▶ **What to work on**: All the data beneath this line is to be reproduced exactly.

▶ **Given entries**:

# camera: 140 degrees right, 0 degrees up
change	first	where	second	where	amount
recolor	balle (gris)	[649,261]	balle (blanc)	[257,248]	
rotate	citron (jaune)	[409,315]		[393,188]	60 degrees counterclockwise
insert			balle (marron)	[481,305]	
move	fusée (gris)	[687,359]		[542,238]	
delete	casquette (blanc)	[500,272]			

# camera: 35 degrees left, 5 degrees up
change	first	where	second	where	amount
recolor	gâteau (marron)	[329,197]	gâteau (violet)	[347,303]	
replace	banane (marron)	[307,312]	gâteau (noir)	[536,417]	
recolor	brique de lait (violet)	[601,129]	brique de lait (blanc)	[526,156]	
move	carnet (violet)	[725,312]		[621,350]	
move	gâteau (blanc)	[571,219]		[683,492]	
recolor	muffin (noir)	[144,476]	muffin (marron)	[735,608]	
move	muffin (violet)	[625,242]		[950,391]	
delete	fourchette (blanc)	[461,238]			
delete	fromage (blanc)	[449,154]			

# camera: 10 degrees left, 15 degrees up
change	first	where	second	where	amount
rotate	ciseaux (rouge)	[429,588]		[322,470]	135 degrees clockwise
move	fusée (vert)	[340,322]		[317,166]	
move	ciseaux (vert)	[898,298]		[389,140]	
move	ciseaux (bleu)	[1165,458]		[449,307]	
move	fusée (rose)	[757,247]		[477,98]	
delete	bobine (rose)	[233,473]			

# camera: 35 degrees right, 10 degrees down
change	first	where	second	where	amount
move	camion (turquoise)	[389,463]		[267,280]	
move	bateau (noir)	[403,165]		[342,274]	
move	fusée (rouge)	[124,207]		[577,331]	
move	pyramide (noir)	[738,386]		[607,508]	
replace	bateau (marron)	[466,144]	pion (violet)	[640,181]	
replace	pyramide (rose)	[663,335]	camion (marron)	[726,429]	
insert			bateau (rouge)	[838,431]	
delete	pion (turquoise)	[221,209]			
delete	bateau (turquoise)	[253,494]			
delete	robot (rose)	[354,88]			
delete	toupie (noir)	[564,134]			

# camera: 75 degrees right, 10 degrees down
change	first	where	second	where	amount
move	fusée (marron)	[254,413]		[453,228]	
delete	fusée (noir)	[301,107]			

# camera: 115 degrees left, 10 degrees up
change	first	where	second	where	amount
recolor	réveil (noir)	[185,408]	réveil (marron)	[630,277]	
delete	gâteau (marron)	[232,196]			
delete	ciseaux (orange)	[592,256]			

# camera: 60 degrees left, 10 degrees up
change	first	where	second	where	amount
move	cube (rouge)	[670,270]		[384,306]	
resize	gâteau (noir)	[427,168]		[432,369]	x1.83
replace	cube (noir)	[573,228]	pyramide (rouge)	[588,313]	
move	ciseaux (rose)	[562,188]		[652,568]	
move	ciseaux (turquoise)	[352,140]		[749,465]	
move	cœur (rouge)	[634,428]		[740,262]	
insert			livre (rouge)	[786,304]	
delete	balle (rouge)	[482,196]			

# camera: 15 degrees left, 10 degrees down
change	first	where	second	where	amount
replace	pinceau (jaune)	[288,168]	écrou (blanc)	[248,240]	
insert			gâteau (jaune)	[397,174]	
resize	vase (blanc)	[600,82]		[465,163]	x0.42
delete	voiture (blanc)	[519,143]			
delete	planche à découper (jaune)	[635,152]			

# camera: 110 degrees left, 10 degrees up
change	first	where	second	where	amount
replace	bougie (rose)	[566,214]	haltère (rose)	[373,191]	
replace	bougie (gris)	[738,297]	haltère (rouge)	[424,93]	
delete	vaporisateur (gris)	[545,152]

▶ **Task result**:
# camera: 140 degrees right, 0 degrees up
change	first	where	second	where	amount
recolor	balle (gris)	[649,261]	balle (blanc)	[257,248]	
rotate	citron (jaune)	[409,315]		[393,188]	60 degrees counterclockwise
insert			balle (marron)	[481,305]	
move	fusée (gris)	[687,359]		[542,238]	
delete	casquette (blanc)	[500,272]			

# camera: 35 degrees left, 5 degrees up
change	first	where	second	where	amount
recolor	gâteau (marron)	[329,197]	gâteau (violet)	[347,303]	
replace	banane (marron)	[307,312]	gâteau (noir)	[536,417]	
recolor	brique de lait (violet)	[601,129]	brique de lait (blanc)	[526,156]	
move	carnet (violet)	[725,312]		[621,350]	
move	gâteau (blanc)	[571,219]		[683,492]	
recolor	muffin (noir)	[144,476]	muffin (marron)	[735,608]	
move	muffin (violet)	[625,242]		[950,391]	
delete	fourchette (blanc)	[461,238]			
delete	fromage (blanc)	[449,154]			

# camera: 10 degrees left, 15 degrees up
change	first	where	second	where	amount
rotate	ciseaux (rouge)	[429,588]		[322,470]	135 degrees clockwise
move	fusée (vert)	[340,322]		[317,166]	
move	ciseaux (vert)	[898,298]		[389,140]	
move	ciseaux (bleu)	[1165,458]		[449,307]	
move	fusée (rose)	[757,247]		[477,98]	
delete	bobine (rose)	[233,473]			

# camera: 35 degrees right, 10 degrees down
change	first	where	second	where	amount
move	camion (turquoise)	[389,463]		[267,280]	
move	bateau (noir)	[403,165]		[342,274]	
move	fusée (rouge)	[124,207]		[577,331]	
move	pyramide (noir)	[738,386]		[607,508]	
replace	bateau (marron)	[466,144]	pion (violet)	[640,181]	
replace	pyramide (rose)	[663,335]	camion (marron)	[726,429]	
insert			bateau (rouge)	[838,431]	
delete	pion (turquoise)	[221,209]			
delete	bateau (turquoise)	[253,494]			
delete	robot (rose)	[354,88]			
delete	toupie (noir)	[564,134]			

# camera: 75 degrees right, 10 degrees down
change	first	where	second	where	amount
move	fusée (marron)	[254,413]		[453,228]	
delete	fusée (noir)	[301,107]			

# camera: 115 degrees left, 10 degrees up
change	first	where	second	where	amount
recolor	réveil (noir)	[185,408]	réveil (marron)	[630,277]	
delete	gâteau (marron)	[232,196]			
delete	ciseaux (orange)	[592,256]			

# camera: 60 degrees left, 10 degrees up
change	first	where	second	where	amount
move	cube (rouge)	[670,270]		[384,306]	
resize	gâteau (noir)	[427,168]		[432,369]	x1.83
replace	cube (noir)	[573,228]	pyramide (rouge)	[588,313]	
move	ciseaux (rose)	[562,188]		[652,568]	
move	ciseaux (turquoise)	[352,140]		[749,465]	
move	cœur (rouge)	[634,428]		[740,262]	
insert			livre (rouge)	[786,304]	
delete	balle (rouge)	[482,196]			

# camera: 15 degrees left, 10 degrees down
change	first	where	second	where	amount
replace	pinceau (jaune)	[288,168]	écrou (blanc)	[248,240]	
insert			gâteau (jaune)	[397,174]	
resize	vase (blanc)	[600,82]		[465,163]	x0.42
delete	voiture (blanc)	[519,143]			
delete	planche à découper (jaune)	[635,152]			

# camera: 110 degrees left, 10 degrees up
change	first	where	second	where	amount
replace	bougie (rose)	[566,214]	haltère (rose)	[373,191]	
replace	bougie (gris)	[738,297]	haltère (rouge)	[424,93]	
delete	vaporisateur (gris)	[545,152]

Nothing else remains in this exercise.